What you need to do.
Using the entries that follow, collect the lines where the word "none" appears.

The records.
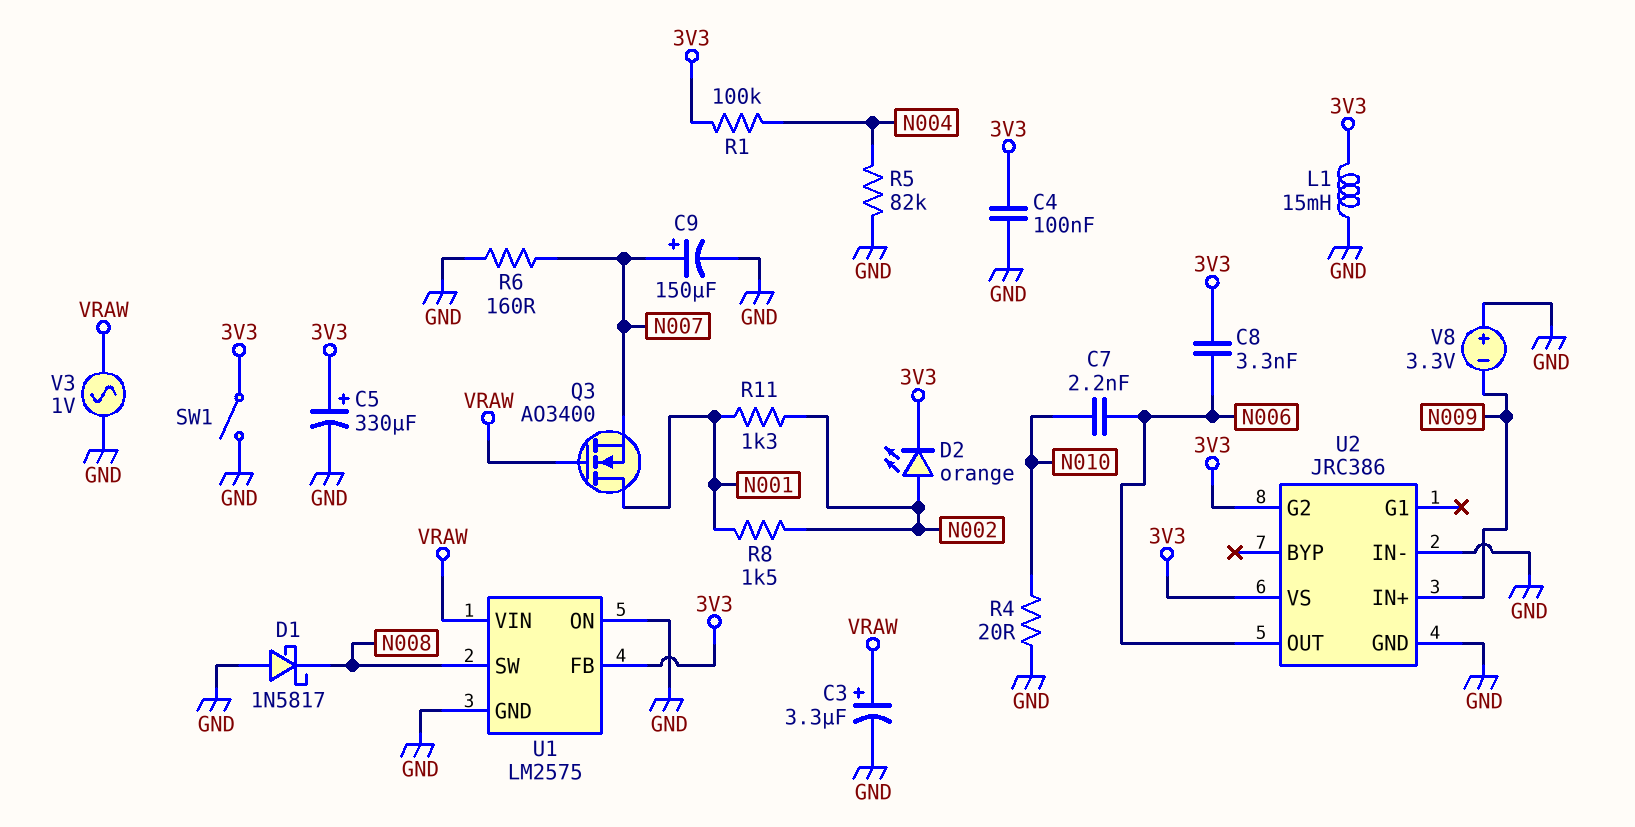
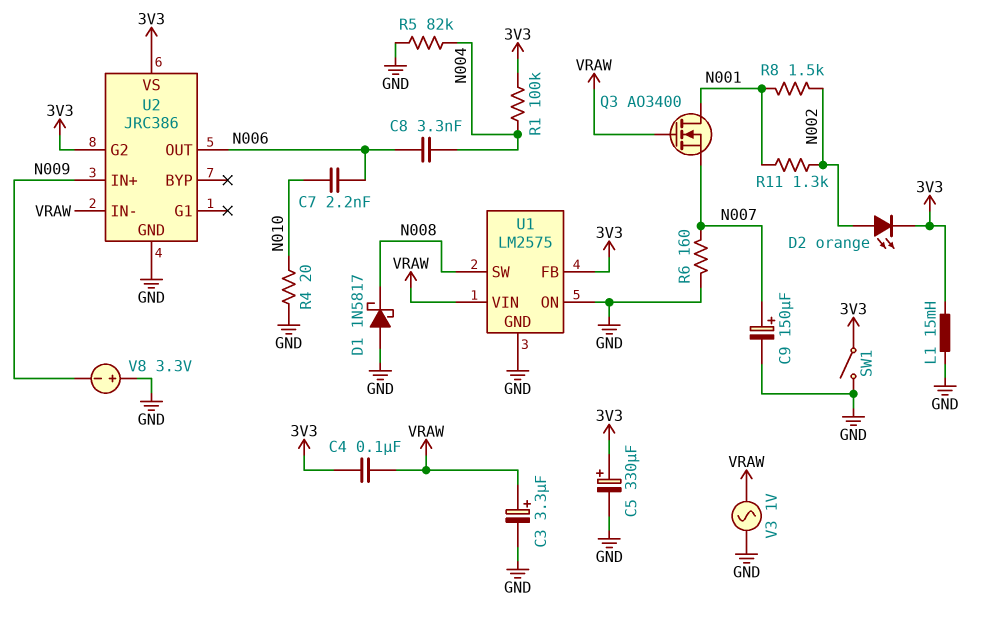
C4: 100nF (3V3, GND) -> 100nF (3V3, VRAW)
C8: 3.3nF (3V3, N006) -> 3.3nF (N004, N006)
U2 pin IN-: GND -> VRAW

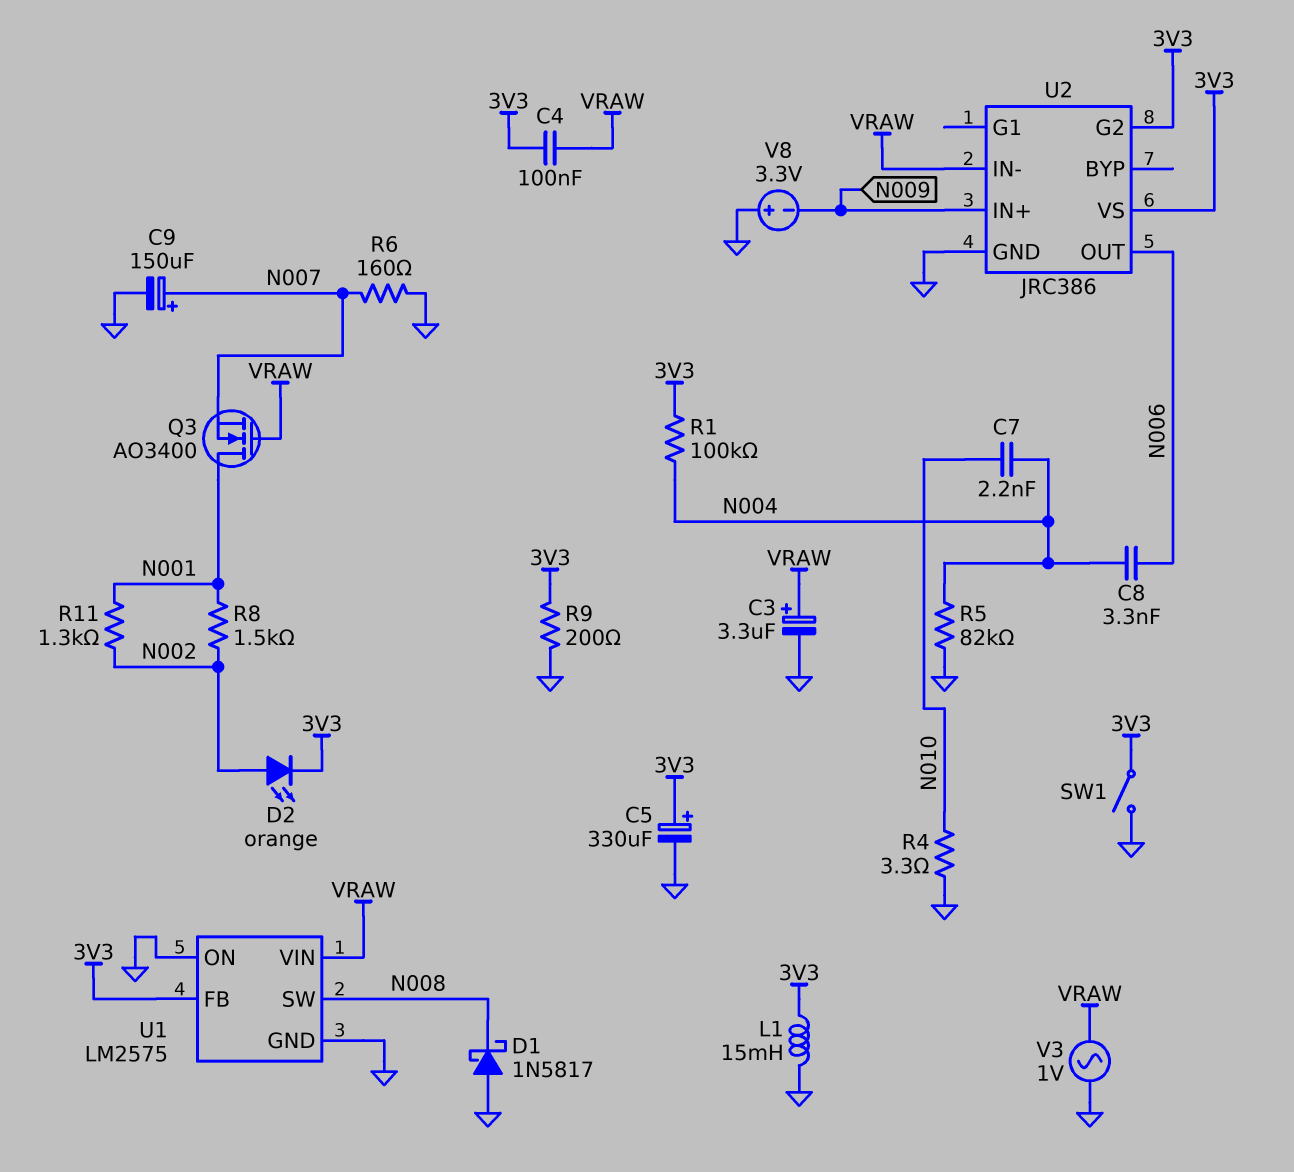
C7: 2.2nF (N006, N010) -> 2.2nF (N004, N010)
R4: 20 (GND, N010) -> 3.3 (GND, N010)
R9: none -> 200 (3V3, GND)

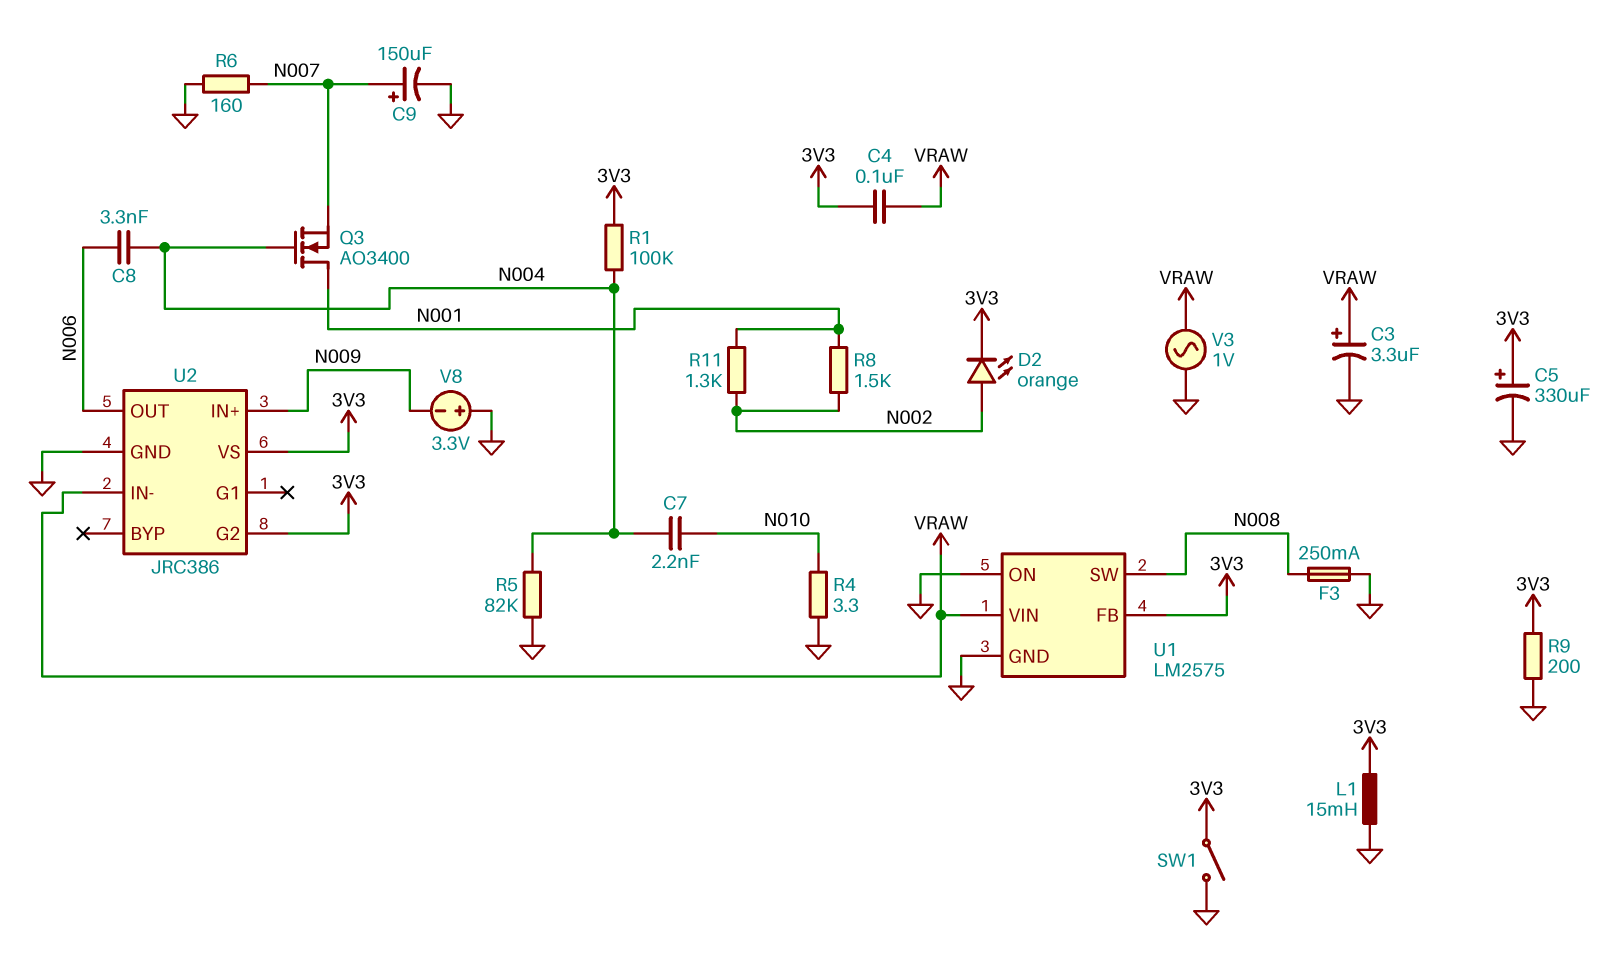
D1: schottky 1N5817 (A GND, K N008) -> none
F3: none -> 250mA (GND, N008)
Q3: NMOS AO3400 (G VRAW, D N001, S N007) -> NMOS AO3400 (G N004, D N001, S N007)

Problem solution.
R9: none -> 200 (3V3, GND)
D1: schottky 1N5817 (A GND, K N008) -> none
F3: none -> 250mA (GND, N008)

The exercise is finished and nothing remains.